> What the task requires
The pictures are to be left out, and all remaining data is to be transcribed exactly as it appears.

> Task input
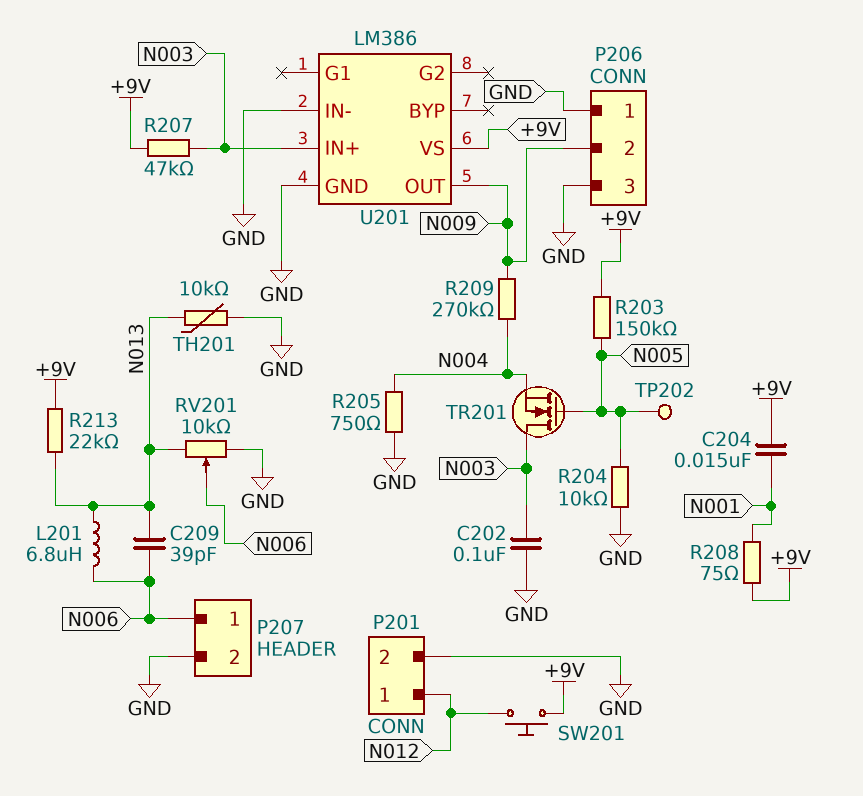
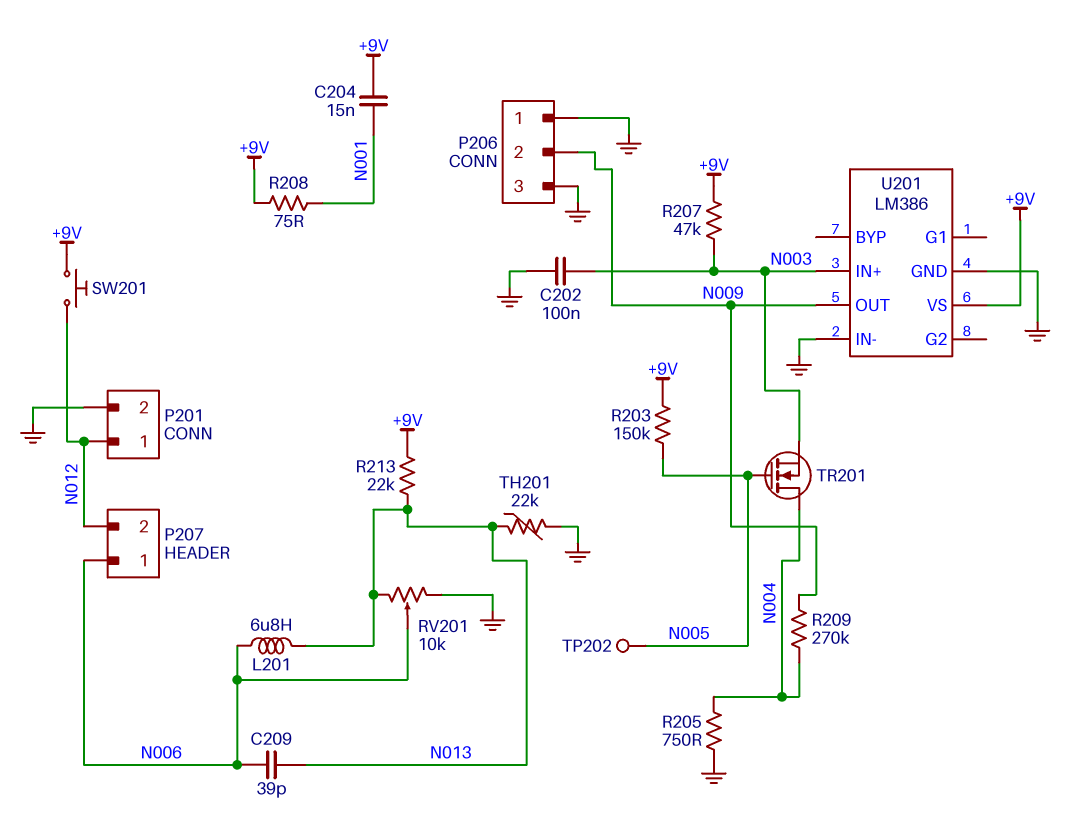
P207 pin 2: GND -> N012
R204: 10k (GND, N005) -> none
TH201: 10k (GND, N013) -> 22k (GND, N013)
TR201: NMOS (G N005, D N003, S N004) -> NMOS (G N005, D N004, S N003)

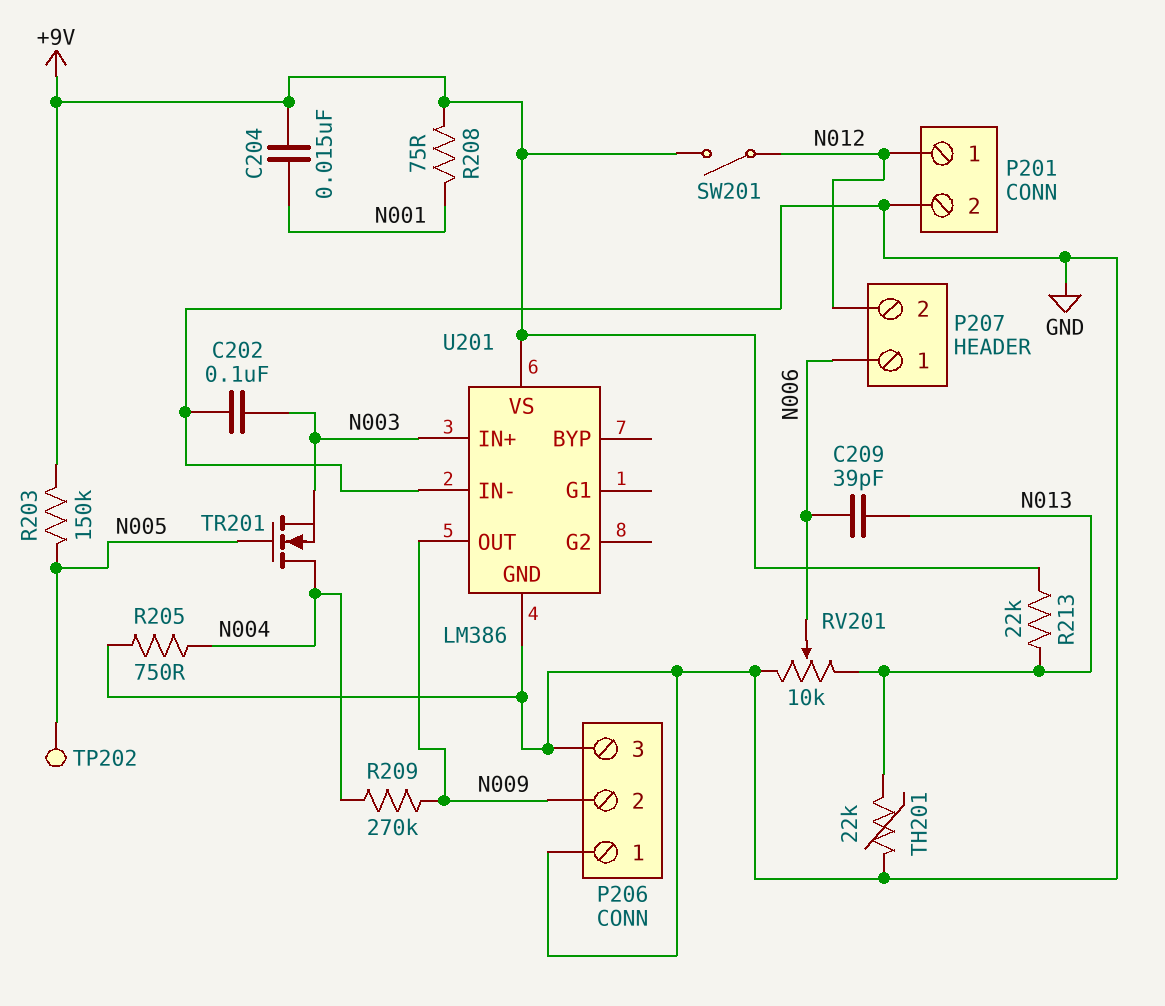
L201: 6.8uH (N006, N013) -> none
R207: 47k (+9V, N003) -> none
SW201: button (+9V, N012) -> switch (+9V, N012)

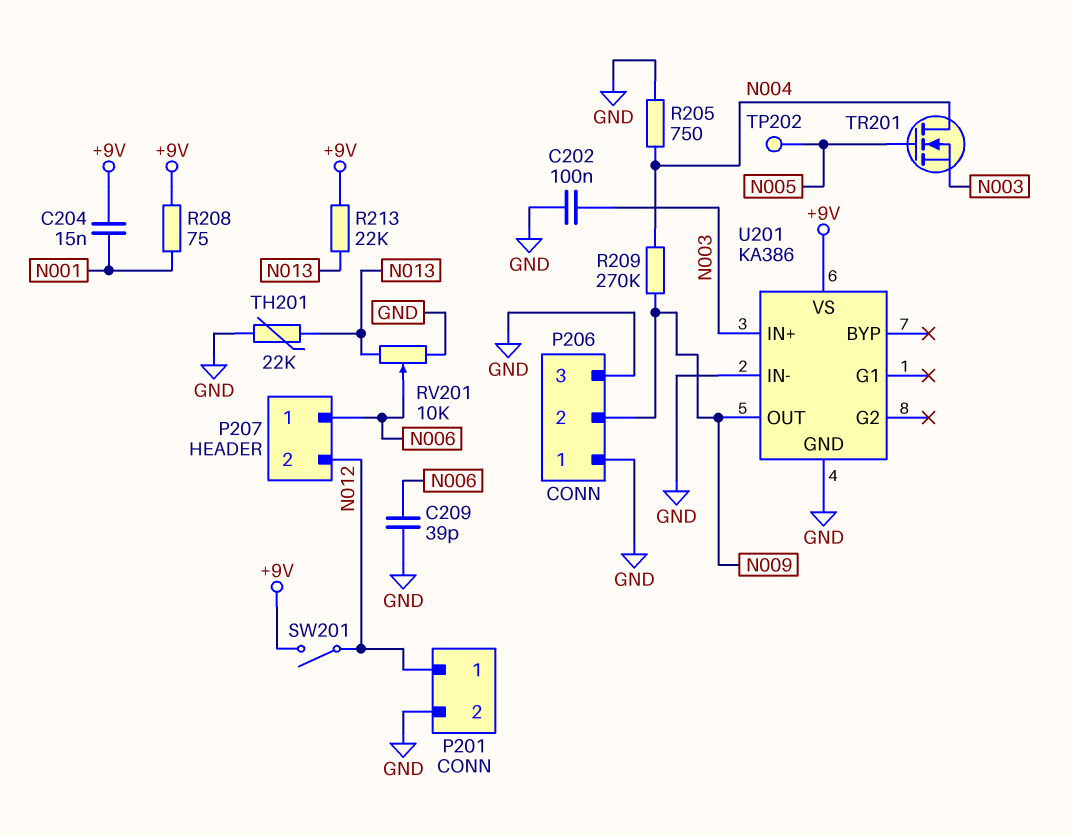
C209: 39pF (N006, N013) -> 39pF (GND, N006)
R203: 150k (+9V, N005) -> none
U201: LM386 -> KA386

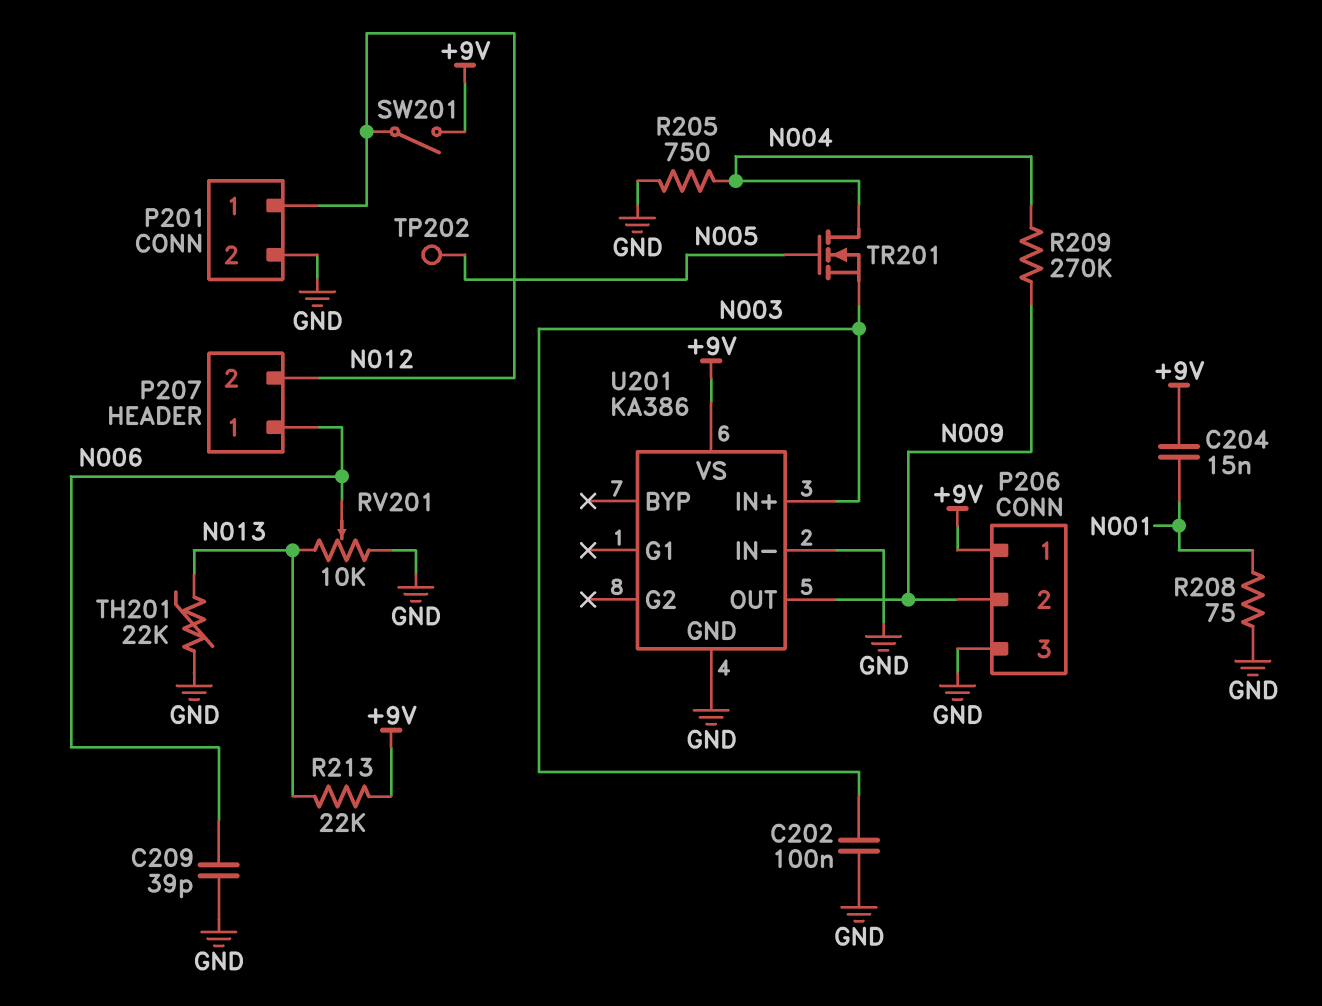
P206 pin 1: GND -> +9V
R208: 75 (+9V, N001) -> 75 (GND, N001)

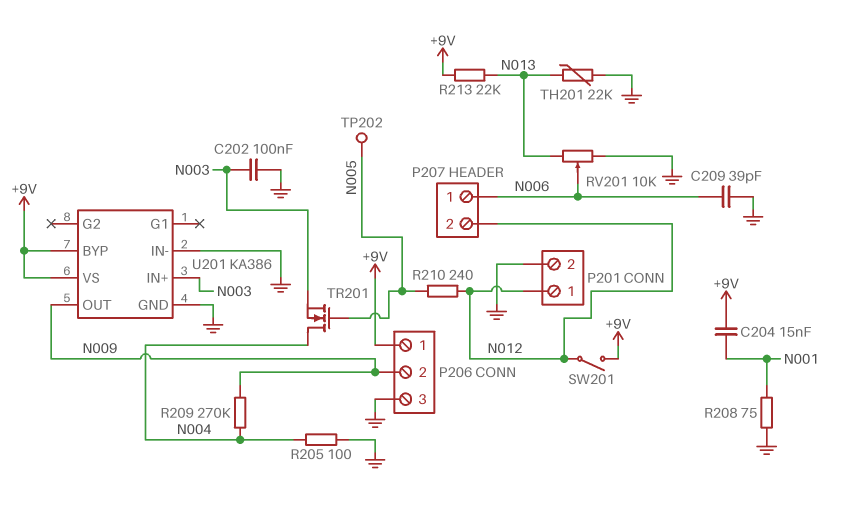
R205: 750 (GND, N004) -> 100 (GND, N004)
R210: none -> 240 (N005, N012)
U201 pin BYP: none -> +9V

> Task answer
P207 pin 2: GND -> N012
R204: 10k (GND, N005) -> none
TH201: 10k (GND, N013) -> 22k (GND, N013)
TR201: NMOS (G N005, D N003, S N004) -> NMOS (G N005, D N004, S N003)

L201: 6.8uH (N006, N013) -> none
R207: 47k (+9V, N003) -> none
SW201: button (+9V, N012) -> switch (+9V, N012)

C209: 39pF (N006, N013) -> 39pF (GND, N006)
R203: 150k (+9V, N005) -> none
U201: LM386 -> KA386

P206 pin 1: GND -> +9V
R208: 75 (+9V, N001) -> 75 (GND, N001)

R205: 750 (GND, N004) -> 100 (GND, N004)
R210: none -> 240 (N005, N012)
U201 pin BYP: none -> +9V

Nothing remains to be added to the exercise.